→ WORK TASK
On every line of the listing, check for "switch"; copy the lines that have it.

→ GIVEN DATA
═══

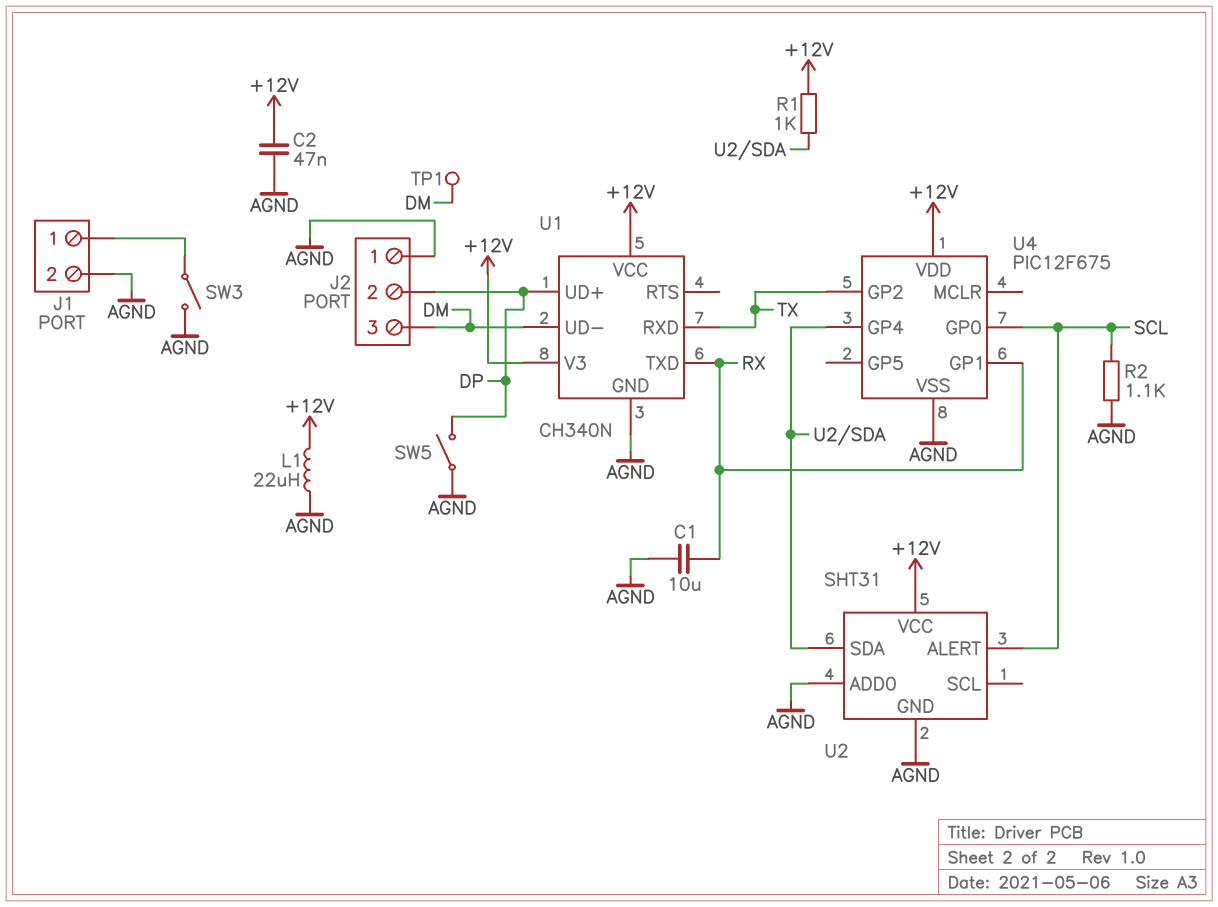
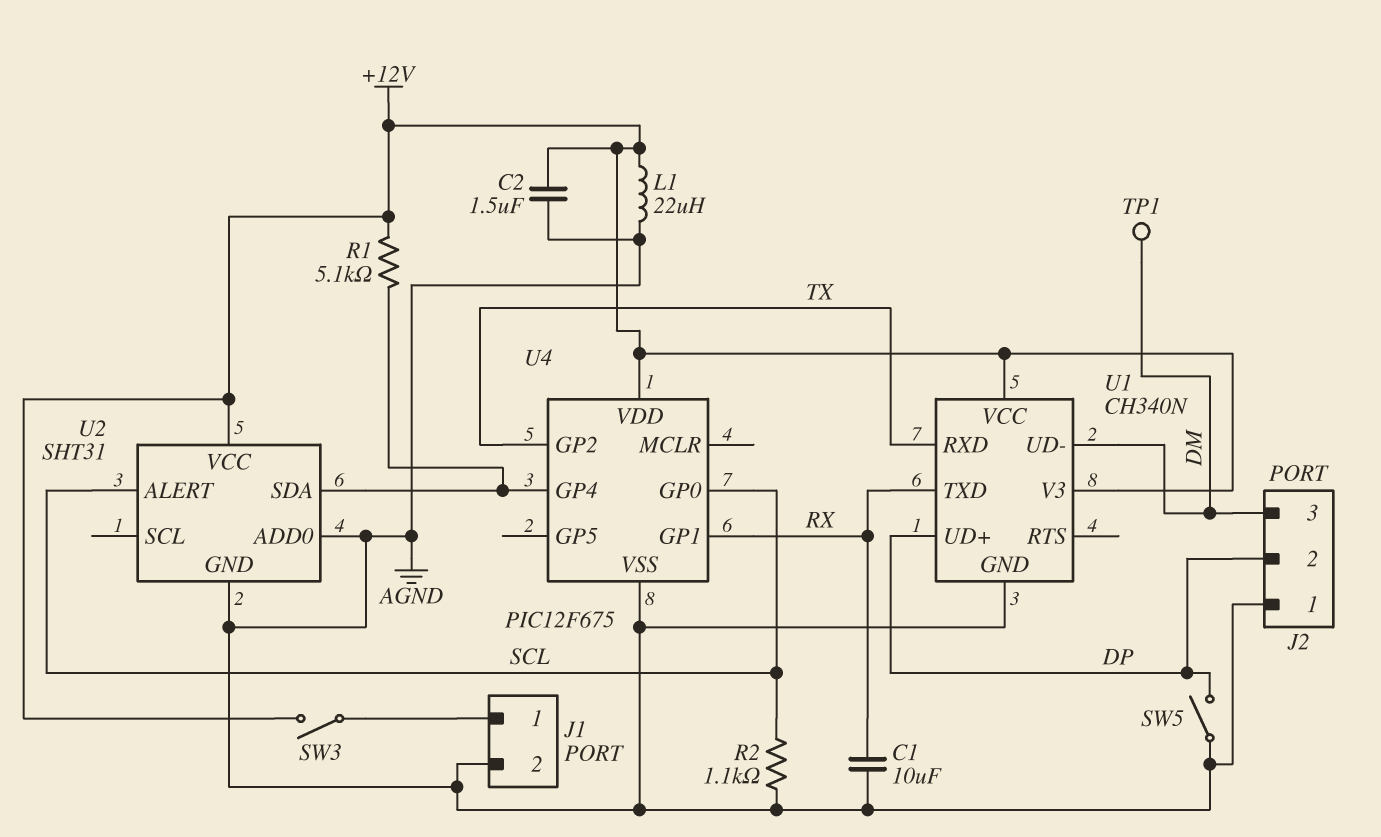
C2: 47nF (+12V, AGND) -> 1.5uF (+12V, AGND)
R1: 1k (+12V, U2/SDA) -> 5.1k (+12V, U2/SDA)
SW3: switch (AGND, J1/1) -> switch (+12V, J1/1)

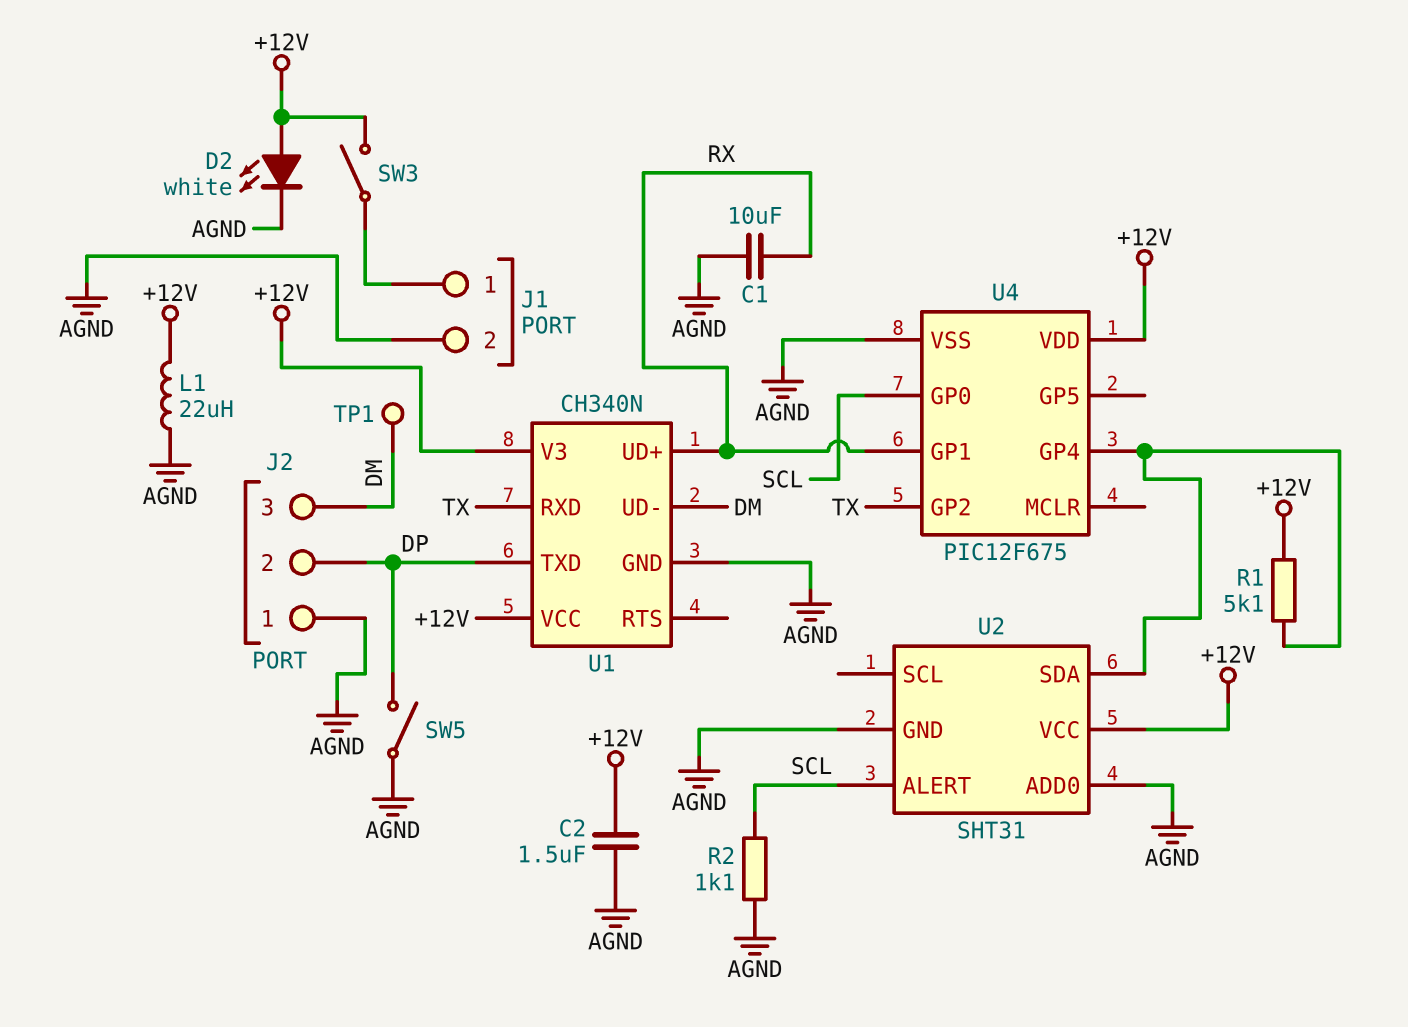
D2: none -> LED white (A +12V, K AGND)
U1 pin TXD: RX -> DP
U1 pin UD+: DP -> RX

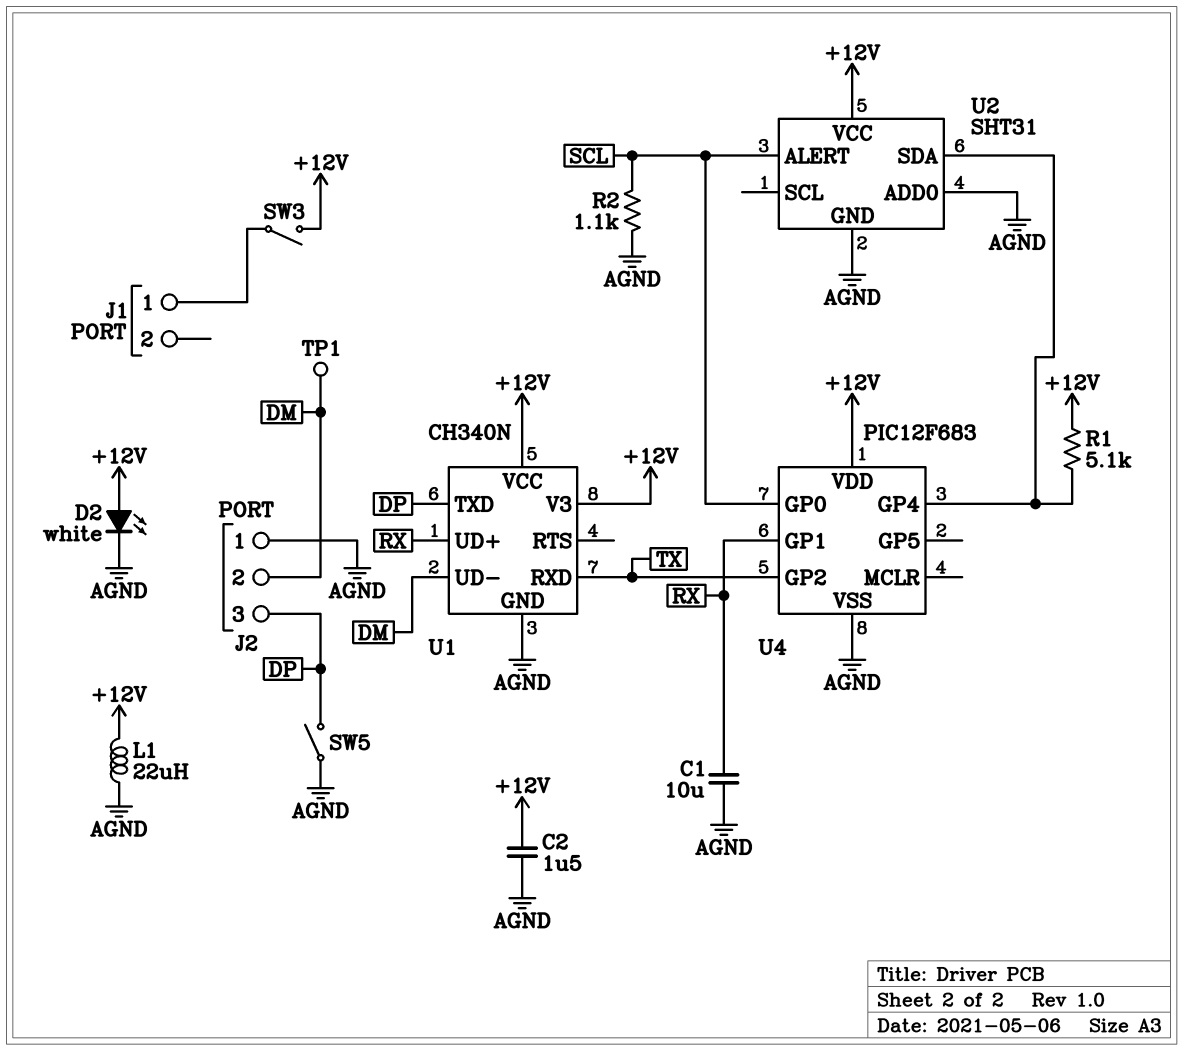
J1 pin 2: AGND -> none
J2 pin 2: DP -> DM
J2 pin 3: DM -> DP
U4: PIC12F675 -> PIC12F683

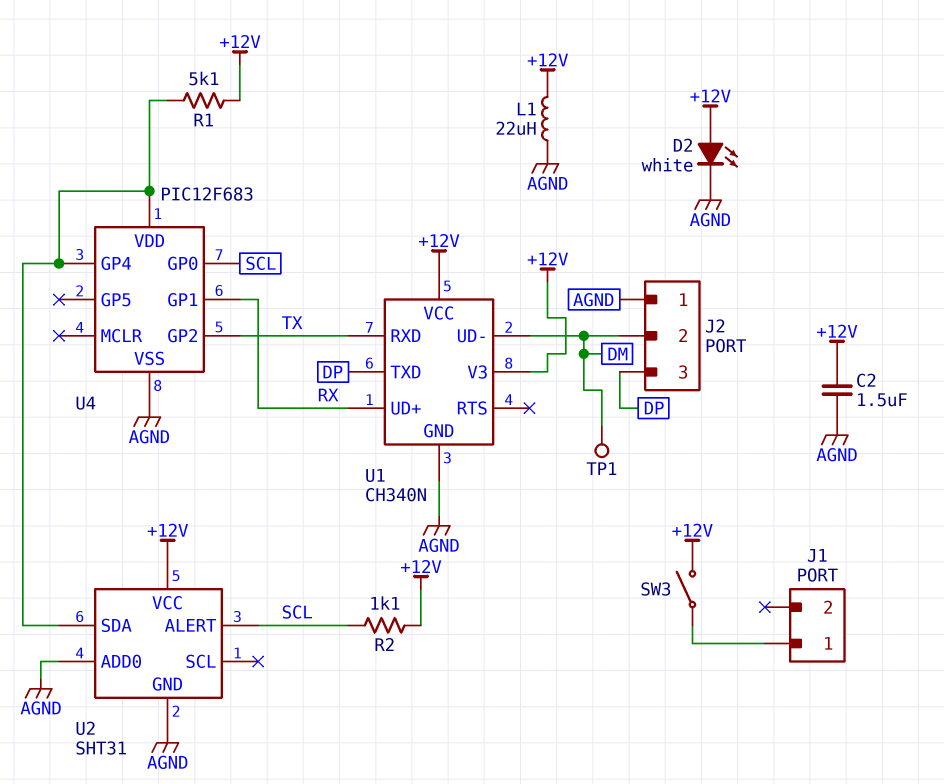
C1: 10uF (AGND, RX) -> none
R2: 1.1k (AGND, SCL) -> 1.1k (+12V, SCL)
SW5: switch (AGND, DP) -> none
U4 pin VDD: +12V -> U2/SDA

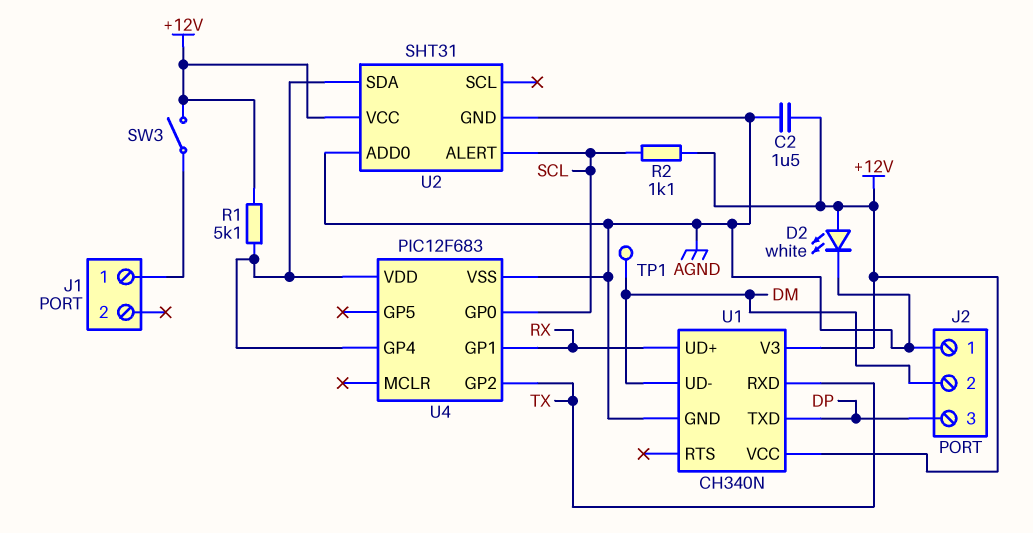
L1: 22uH (+12V, AGND) -> none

═══

→ TASK SOLUTION
SW3: switch (AGND, J1/1) -> switch (+12V, J1/1)
SW5: switch (AGND, DP) -> none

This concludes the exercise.